Written exercise:
Put the data lines into a Markdown table with the columns Row and Line, leaving out blank lines. Begin at the line that contains "100: (96, 1111)" and stop after the line that contains "177: (187, 1184)".

(Dataset entries)
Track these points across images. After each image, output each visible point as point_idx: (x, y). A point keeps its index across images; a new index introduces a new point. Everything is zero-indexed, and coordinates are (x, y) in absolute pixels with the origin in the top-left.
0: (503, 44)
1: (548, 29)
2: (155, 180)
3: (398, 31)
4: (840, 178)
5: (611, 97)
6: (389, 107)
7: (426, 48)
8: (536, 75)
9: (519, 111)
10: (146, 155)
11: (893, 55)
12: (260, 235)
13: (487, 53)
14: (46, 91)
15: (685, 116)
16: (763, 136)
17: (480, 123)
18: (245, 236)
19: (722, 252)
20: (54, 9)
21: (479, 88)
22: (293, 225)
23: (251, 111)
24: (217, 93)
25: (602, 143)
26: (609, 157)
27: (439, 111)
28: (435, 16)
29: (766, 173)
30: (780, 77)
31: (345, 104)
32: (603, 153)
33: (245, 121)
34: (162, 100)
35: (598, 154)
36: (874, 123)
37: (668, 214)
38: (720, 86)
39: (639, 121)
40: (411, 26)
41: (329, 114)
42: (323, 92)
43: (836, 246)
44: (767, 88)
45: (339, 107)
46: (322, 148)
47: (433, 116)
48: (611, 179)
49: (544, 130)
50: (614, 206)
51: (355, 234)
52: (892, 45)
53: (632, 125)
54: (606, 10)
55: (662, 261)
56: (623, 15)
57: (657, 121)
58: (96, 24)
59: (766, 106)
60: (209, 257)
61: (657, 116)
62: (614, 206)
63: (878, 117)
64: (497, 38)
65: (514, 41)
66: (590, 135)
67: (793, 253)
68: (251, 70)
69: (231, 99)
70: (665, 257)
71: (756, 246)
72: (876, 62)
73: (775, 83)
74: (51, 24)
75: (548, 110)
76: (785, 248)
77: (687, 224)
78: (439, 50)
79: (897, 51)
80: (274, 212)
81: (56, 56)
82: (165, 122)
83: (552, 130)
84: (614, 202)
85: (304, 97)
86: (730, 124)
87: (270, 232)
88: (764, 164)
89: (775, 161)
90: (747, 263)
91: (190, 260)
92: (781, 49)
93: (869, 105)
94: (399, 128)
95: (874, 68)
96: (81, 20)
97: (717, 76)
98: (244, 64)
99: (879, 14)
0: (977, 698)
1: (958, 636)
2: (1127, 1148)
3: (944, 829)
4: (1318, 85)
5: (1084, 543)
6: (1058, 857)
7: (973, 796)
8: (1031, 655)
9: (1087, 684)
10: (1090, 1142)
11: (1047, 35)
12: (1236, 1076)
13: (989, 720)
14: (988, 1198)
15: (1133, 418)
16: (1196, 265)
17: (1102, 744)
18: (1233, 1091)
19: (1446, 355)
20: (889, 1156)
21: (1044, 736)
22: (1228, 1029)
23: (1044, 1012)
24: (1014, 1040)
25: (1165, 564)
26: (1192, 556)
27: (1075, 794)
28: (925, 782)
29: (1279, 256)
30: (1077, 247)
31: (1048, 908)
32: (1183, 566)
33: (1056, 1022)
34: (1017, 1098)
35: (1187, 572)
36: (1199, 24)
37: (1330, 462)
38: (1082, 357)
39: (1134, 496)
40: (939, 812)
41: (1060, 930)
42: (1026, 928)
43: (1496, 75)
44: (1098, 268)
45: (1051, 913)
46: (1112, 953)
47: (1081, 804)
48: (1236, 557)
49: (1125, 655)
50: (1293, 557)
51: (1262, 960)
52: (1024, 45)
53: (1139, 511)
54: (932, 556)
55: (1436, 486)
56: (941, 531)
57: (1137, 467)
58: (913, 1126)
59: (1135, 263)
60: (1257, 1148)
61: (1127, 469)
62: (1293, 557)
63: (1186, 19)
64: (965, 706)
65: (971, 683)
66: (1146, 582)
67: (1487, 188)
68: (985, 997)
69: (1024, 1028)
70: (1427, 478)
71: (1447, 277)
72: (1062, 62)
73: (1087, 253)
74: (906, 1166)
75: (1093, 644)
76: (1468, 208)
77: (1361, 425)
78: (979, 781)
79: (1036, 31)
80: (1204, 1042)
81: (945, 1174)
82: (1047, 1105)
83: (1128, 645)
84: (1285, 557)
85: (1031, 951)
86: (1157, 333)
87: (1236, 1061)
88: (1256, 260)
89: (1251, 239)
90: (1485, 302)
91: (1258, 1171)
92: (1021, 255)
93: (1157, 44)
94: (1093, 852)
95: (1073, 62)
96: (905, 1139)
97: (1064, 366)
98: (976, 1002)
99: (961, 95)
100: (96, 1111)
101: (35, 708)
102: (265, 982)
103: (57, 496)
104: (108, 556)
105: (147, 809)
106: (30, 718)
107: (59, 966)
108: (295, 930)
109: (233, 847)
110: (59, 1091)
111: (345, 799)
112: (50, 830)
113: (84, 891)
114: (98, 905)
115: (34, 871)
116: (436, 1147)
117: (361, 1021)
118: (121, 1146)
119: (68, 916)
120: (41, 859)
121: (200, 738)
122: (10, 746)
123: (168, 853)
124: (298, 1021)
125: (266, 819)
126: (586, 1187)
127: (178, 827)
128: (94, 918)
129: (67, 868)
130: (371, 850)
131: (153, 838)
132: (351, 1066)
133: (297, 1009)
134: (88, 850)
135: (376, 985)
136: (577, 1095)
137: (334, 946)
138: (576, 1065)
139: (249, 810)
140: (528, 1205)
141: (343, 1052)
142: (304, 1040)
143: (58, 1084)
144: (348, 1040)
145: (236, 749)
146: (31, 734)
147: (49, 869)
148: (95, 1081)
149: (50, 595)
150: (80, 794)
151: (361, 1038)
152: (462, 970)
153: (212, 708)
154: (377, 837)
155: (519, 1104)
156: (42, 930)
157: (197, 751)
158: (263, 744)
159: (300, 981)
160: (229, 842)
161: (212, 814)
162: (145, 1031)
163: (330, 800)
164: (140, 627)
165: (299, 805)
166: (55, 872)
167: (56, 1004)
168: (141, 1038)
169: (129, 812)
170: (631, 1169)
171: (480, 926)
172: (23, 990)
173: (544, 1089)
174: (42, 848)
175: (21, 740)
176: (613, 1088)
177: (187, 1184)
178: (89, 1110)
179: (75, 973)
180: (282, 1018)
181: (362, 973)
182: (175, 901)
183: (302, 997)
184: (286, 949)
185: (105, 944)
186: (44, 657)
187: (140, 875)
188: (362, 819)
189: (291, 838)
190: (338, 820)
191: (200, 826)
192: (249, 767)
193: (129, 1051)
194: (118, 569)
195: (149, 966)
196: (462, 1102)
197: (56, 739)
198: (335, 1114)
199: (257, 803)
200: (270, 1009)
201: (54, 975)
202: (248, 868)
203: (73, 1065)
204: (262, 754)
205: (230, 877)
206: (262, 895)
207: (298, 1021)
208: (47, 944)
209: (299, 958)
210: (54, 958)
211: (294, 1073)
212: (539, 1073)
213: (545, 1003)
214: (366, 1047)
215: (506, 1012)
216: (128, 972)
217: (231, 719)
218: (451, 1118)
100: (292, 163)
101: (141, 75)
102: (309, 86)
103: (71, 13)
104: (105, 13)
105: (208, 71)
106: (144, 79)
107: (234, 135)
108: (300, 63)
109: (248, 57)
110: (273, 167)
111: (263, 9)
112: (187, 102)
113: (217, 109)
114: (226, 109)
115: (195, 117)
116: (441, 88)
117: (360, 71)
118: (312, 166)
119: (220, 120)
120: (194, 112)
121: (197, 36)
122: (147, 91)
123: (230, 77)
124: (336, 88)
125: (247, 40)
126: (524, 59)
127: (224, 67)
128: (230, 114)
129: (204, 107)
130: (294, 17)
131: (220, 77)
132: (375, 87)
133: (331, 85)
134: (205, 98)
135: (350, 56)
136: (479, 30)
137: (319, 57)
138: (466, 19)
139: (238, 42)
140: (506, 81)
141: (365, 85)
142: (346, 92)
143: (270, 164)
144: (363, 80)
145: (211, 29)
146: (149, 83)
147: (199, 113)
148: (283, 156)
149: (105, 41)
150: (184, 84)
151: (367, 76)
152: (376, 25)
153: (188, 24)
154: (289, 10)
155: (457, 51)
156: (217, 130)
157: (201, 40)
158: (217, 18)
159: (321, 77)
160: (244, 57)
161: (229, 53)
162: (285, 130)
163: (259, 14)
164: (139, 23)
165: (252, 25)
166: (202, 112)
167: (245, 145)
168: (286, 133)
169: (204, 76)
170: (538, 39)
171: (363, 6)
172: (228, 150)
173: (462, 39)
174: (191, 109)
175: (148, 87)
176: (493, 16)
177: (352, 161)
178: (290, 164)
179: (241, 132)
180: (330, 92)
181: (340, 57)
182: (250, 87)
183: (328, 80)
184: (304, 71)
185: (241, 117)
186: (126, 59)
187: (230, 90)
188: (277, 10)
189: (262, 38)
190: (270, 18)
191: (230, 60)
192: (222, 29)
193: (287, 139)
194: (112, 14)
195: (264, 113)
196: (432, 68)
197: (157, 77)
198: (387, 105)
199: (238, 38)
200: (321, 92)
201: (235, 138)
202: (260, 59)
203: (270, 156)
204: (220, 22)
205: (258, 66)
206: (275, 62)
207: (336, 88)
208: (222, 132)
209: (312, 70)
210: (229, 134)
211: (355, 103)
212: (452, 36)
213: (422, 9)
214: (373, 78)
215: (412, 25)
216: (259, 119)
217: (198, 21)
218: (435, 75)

Solution for this task:
| Row | Line |
|---|---|
| 1 | 100: (96, 1111) |
| 2 | 101: (35, 708) |
| 3 | 102: (265, 982) |
| 4 | 103: (57, 496) |
| 5 | 104: (108, 556) |
| 6 | 105: (147, 809) |
| 7 | 106: (30, 718) |
| 8 | 107: (59, 966) |
| 9 | 108: (295, 930) |
| 10 | 109: (233, 847) |
| 11 | 110: (59, 1091) |
| 12 | 111: (345, 799) |
| 13 | 112: (50, 830) |
| 14 | 113: (84, 891) |
| 15 | 114: (98, 905) |
| 16 | 115: (34, 871) |
| 17 | 116: (436, 1147) |
| 18 | 117: (361, 1021) |
| 19 | 118: (121, 1146) |
| 20 | 119: (68, 916) |
| 21 | 120: (41, 859) |
| 22 | 121: (200, 738) |
| 23 | 122: (10, 746) |
| 24 | 123: (168, 853) |
| 25 | 124: (298, 1021) |
| 26 | 125: (266, 819) |
| 27 | 126: (586, 1187) |
| 28 | 127: (178, 827) |
| 29 | 128: (94, 918) |
| 30 | 129: (67, 868) |
| 31 | 130: (371, 850) |
| 32 | 131: (153, 838) |
| 33 | 132: (351, 1066) |
| 34 | 133: (297, 1009) |
| 35 | 134: (88, 850) |
| 36 | 135: (376, 985) |
| 37 | 136: (577, 1095) |
| 38 | 137: (334, 946) |
| 39 | 138: (576, 1065) |
| 40 | 139: (249, 810) |
| 41 | 140: (528, 1205) |
| 42 | 141: (343, 1052) |
| 43 | 142: (304, 1040) |
| 44 | 143: (58, 1084) |
| 45 | 144: (348, 1040) |
| 46 | 145: (236, 749) |
| 47 | 146: (31, 734) |
| 48 | 147: (49, 869) |
| 49 | 148: (95, 1081) |
| 50 | 149: (50, 595) |
| 51 | 150: (80, 794) |
| 52 | 151: (361, 1038) |
| 53 | 152: (462, 970) |
| 54 | 153: (212, 708) |
| 55 | 154: (377, 837) |
| 56 | 155: (519, 1104) |
| 57 | 156: (42, 930) |
| 58 | 157: (197, 751) |
| 59 | 158: (263, 744) |
| 60 | 159: (300, 981) |
| 61 | 160: (229, 842) |
| 62 | 161: (212, 814) |
| 63 | 162: (145, 1031) |
| 64 | 163: (330, 800) |
| 65 | 164: (140, 627) |
| 66 | 165: (299, 805) |
| 67 | 166: (55, 872) |
| 68 | 167: (56, 1004) |
| 69 | 168: (141, 1038) |
| 70 | 169: (129, 812) |
| 71 | 170: (631, 1169) |
| 72 | 171: (480, 926) |
| 73 | 172: (23, 990) |
| 74 | 173: (544, 1089) |
| 75 | 174: (42, 848) |
| 76 | 175: (21, 740) |
| 77 | 176: (613, 1088) |
| 78 | 177: (187, 1184) |